=== Exercise brief ===
Rewrite the material from the line containing "Chart (2005) (206, 20)" through the line containing "Y] central coordinate.", inclusive, as a Markdown table. Use the columns Row and Text, number each line, and leave out blank lines.

=== Record excerpts ===
────────────────────
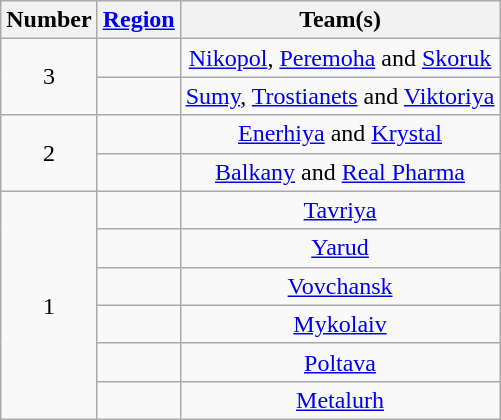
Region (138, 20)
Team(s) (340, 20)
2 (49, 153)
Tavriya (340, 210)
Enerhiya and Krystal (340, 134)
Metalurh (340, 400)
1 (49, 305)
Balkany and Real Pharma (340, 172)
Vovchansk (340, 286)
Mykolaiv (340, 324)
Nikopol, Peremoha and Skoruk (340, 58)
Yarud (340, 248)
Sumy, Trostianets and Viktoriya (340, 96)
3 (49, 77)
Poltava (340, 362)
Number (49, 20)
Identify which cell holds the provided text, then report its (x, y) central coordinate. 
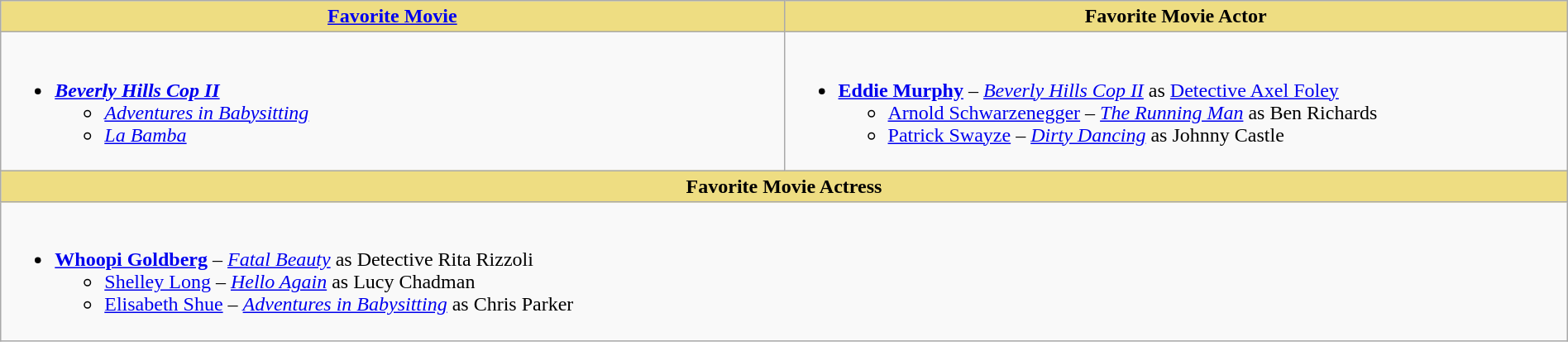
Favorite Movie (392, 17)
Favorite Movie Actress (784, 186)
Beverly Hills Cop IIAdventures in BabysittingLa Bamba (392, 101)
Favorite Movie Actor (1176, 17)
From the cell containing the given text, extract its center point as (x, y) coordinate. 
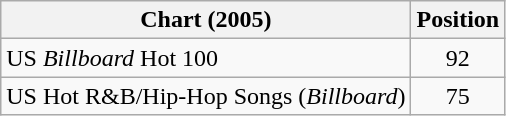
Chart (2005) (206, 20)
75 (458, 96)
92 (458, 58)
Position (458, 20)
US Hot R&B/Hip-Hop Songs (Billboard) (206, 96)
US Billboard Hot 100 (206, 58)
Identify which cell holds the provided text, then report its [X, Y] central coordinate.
────────────────────
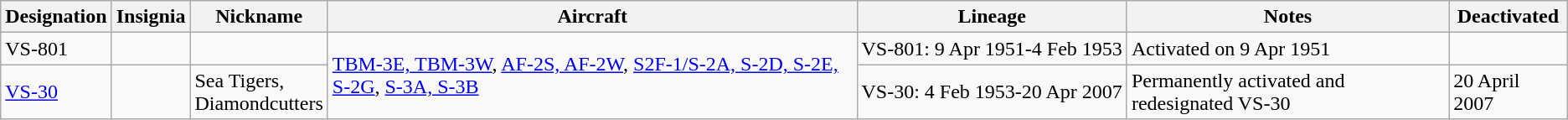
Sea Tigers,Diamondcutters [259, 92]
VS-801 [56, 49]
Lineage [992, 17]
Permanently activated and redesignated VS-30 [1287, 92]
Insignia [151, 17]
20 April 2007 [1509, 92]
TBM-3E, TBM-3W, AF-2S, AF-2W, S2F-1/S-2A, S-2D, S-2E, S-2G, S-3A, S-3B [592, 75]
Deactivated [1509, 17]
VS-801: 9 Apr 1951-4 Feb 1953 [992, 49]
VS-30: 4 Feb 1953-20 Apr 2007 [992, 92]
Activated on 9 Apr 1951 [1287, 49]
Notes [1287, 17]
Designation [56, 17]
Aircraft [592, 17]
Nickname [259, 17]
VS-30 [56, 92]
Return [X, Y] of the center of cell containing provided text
────────────────────
=== Response to this task ===
| Row | Text |
|---|---|
| 1 | Chart (2005) (206, 20) |
| 2 | 75 (458, 96) |
| 3 | 92 (458, 58) |
| 4 | Position (458, 20) |
| 5 | US Hot R&B/Hip-Hop Songs (Billboard) (206, 96) |
| 6 | US Billboard Hot 100 (206, 58) |
| 7 | Identify which cell holds the provided text, then report its [X, Y] central coordinate. |